##### Data for processing

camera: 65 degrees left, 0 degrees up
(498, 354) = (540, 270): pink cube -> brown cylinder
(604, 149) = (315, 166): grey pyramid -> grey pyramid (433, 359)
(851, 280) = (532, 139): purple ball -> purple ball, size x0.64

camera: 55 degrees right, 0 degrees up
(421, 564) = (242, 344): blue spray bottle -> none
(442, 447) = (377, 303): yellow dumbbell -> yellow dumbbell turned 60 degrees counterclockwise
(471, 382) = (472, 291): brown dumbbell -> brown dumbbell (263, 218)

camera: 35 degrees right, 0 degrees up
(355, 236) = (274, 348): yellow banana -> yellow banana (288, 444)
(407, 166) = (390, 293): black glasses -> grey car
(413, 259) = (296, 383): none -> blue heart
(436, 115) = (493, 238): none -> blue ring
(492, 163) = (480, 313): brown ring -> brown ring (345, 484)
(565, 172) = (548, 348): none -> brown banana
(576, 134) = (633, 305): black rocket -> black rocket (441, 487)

##########
##### Data for processing

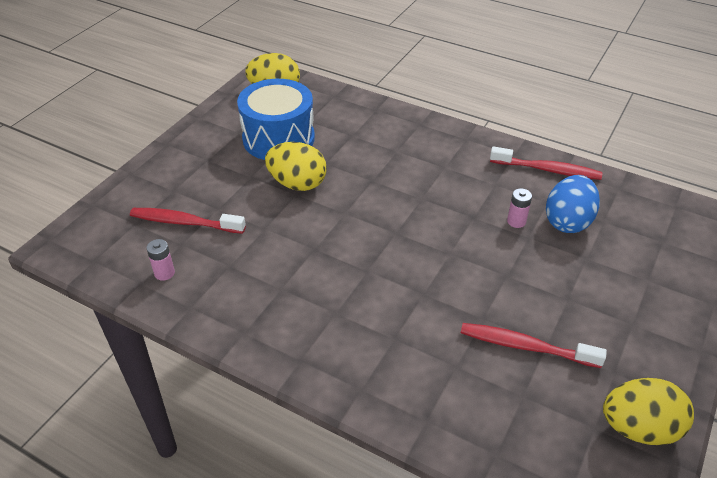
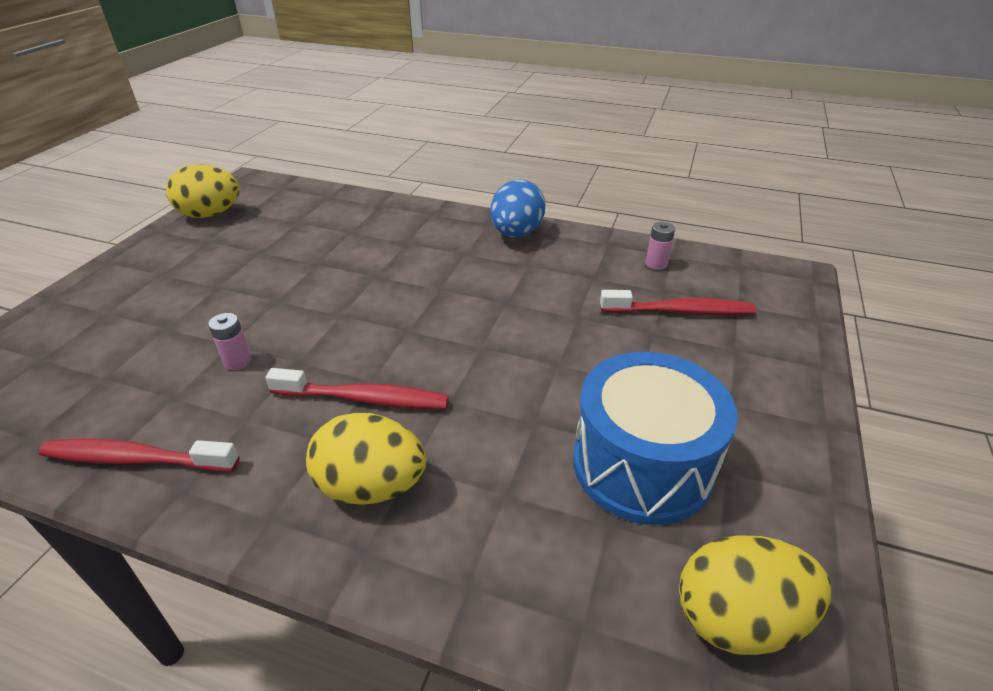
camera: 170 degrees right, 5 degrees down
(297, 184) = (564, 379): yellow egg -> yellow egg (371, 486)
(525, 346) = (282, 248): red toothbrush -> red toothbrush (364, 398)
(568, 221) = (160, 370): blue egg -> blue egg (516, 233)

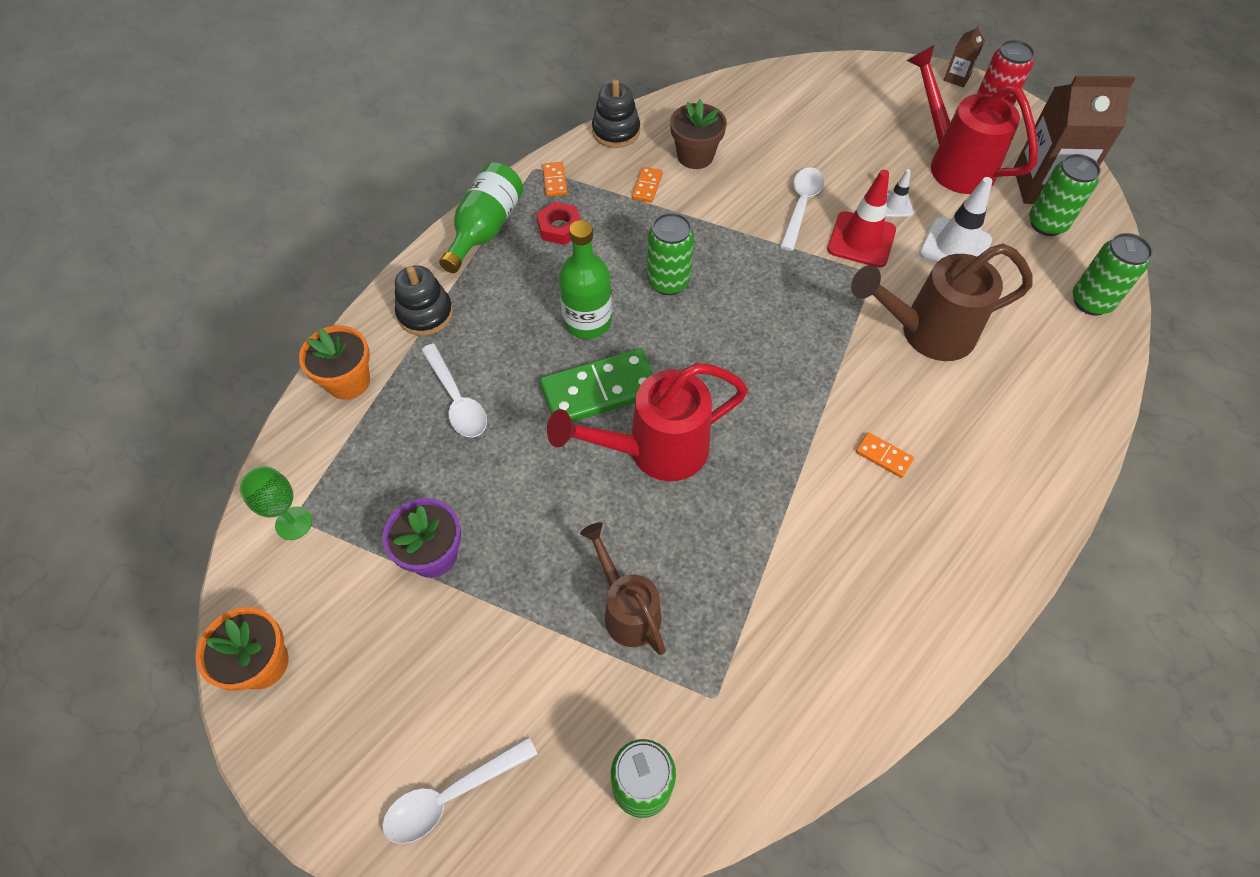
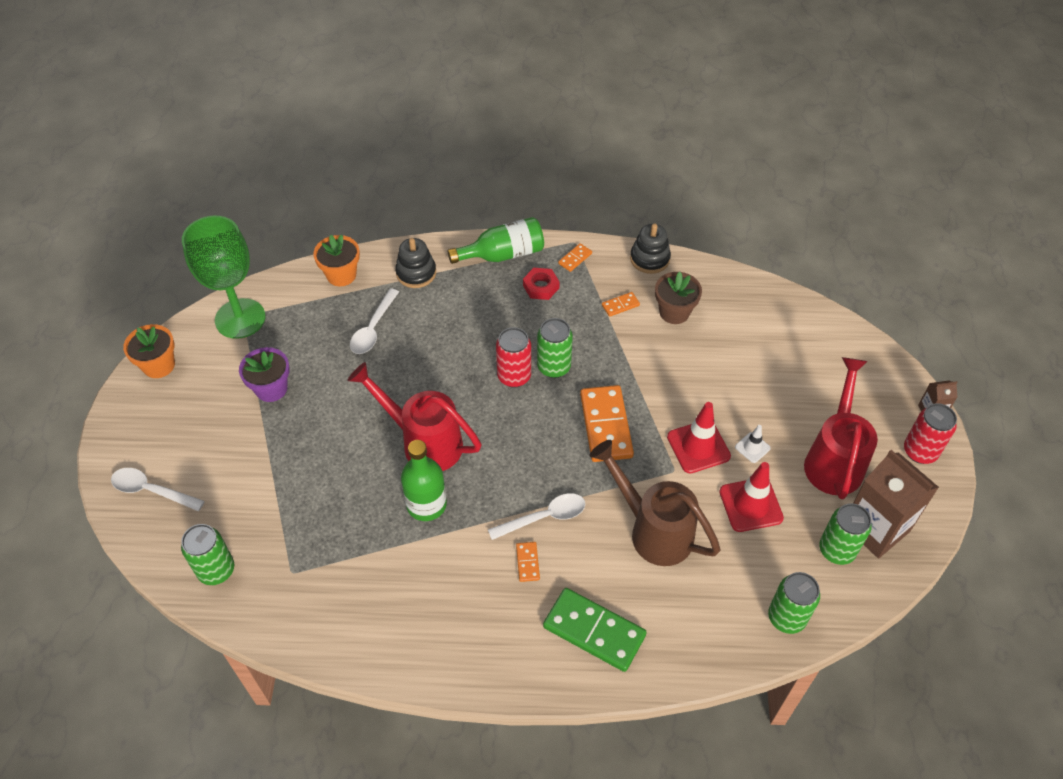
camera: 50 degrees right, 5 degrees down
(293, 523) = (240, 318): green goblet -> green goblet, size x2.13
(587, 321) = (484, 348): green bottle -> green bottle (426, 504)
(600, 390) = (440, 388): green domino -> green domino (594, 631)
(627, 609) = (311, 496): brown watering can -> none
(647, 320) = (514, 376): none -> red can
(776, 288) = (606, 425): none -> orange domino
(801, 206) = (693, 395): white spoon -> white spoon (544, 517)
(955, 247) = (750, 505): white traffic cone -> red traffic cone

##########
##### Data for processing

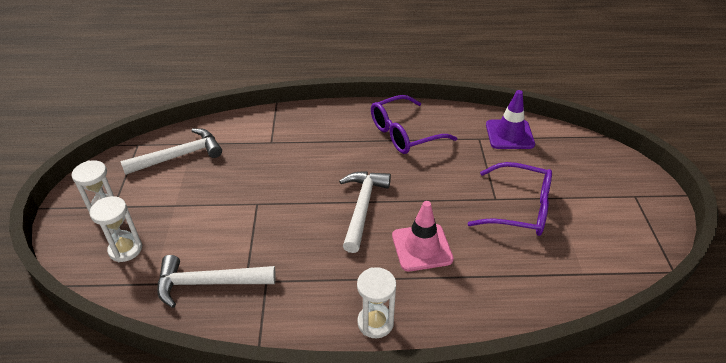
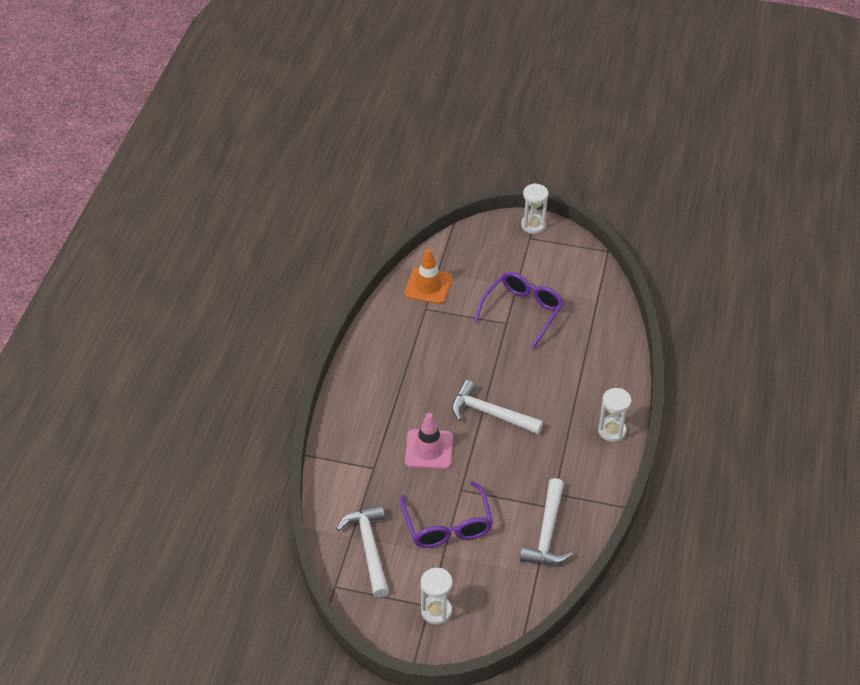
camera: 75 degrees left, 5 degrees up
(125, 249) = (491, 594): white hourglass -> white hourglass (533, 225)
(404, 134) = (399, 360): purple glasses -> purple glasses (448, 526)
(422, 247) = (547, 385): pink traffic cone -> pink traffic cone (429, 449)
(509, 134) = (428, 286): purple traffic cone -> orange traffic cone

##########

- Work instruction -
Lines wanted from the listing above: the line with "camera: 75 degrees left, 5 degrees up" up to and including the line with "(509, 134) = (428, 286): purple". Please write them out exactly, adding nothing else.

- Solution for this problem -
camera: 75 degrees left, 5 degrees up
(125, 249) = (491, 594): white hourglass -> white hourglass (533, 225)
(404, 134) = (399, 360): purple glasses -> purple glasses (448, 526)
(422, 247) = (547, 385): pink traffic cone -> pink traffic cone (429, 449)
(509, 134) = (428, 286): purple traffic cone -> orange traffic cone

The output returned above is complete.